EXTRACTED RECORDS below:

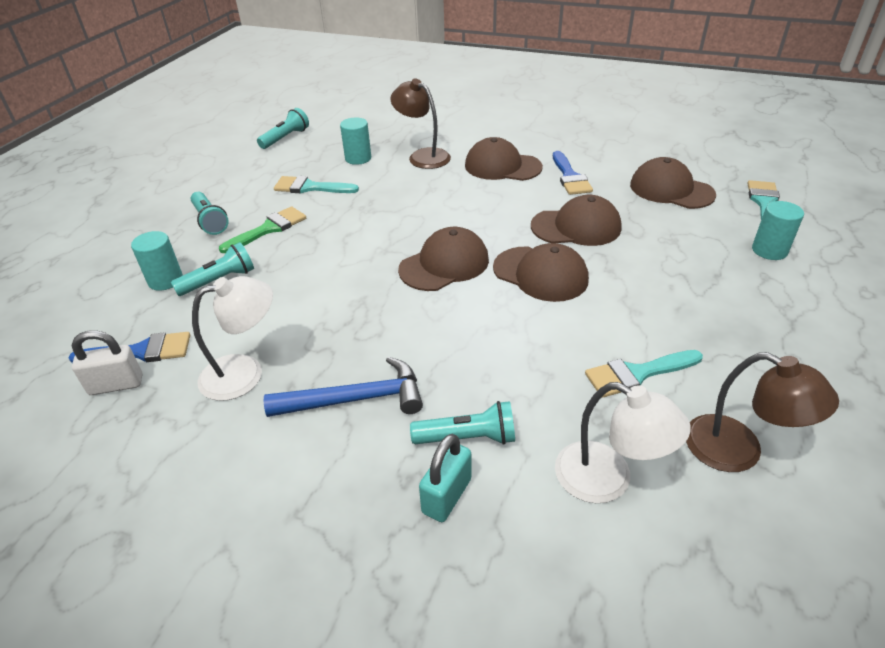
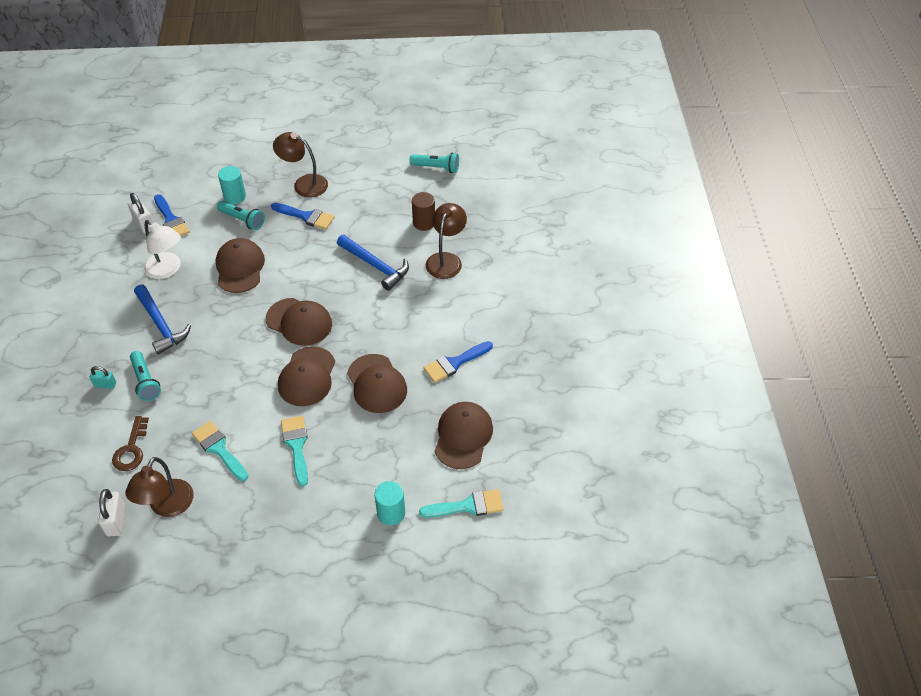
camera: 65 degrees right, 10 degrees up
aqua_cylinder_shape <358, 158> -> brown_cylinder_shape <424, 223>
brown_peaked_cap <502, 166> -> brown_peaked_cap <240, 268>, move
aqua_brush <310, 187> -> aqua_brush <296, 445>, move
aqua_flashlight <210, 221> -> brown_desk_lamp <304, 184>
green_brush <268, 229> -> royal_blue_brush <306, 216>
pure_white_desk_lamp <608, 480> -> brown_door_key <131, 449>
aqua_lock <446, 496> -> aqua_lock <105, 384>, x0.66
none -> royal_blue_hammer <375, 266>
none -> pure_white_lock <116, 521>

End of EXTRACTED RECORDS.

**TASK DIRECTIONS**
When you transcribe the entries above, keep every word exact and leave out the pictures.

**YOUR RESPONSE**
camera: 65 degrees right, 10 degrees up
aqua_cylinder_shape <358, 158> -> brown_cylinder_shape <424, 223>
brown_peaked_cap <502, 166> -> brown_peaked_cap <240, 268>, move
aqua_brush <310, 187> -> aqua_brush <296, 445>, move
aqua_flashlight <210, 221> -> brown_desk_lamp <304, 184>
green_brush <268, 229> -> royal_blue_brush <306, 216>
pure_white_desk_lamp <608, 480> -> brown_door_key <131, 449>
aqua_lock <446, 496> -> aqua_lock <105, 384>, x0.66
none -> royal_blue_hammer <375, 266>
none -> pure_white_lock <116, 521>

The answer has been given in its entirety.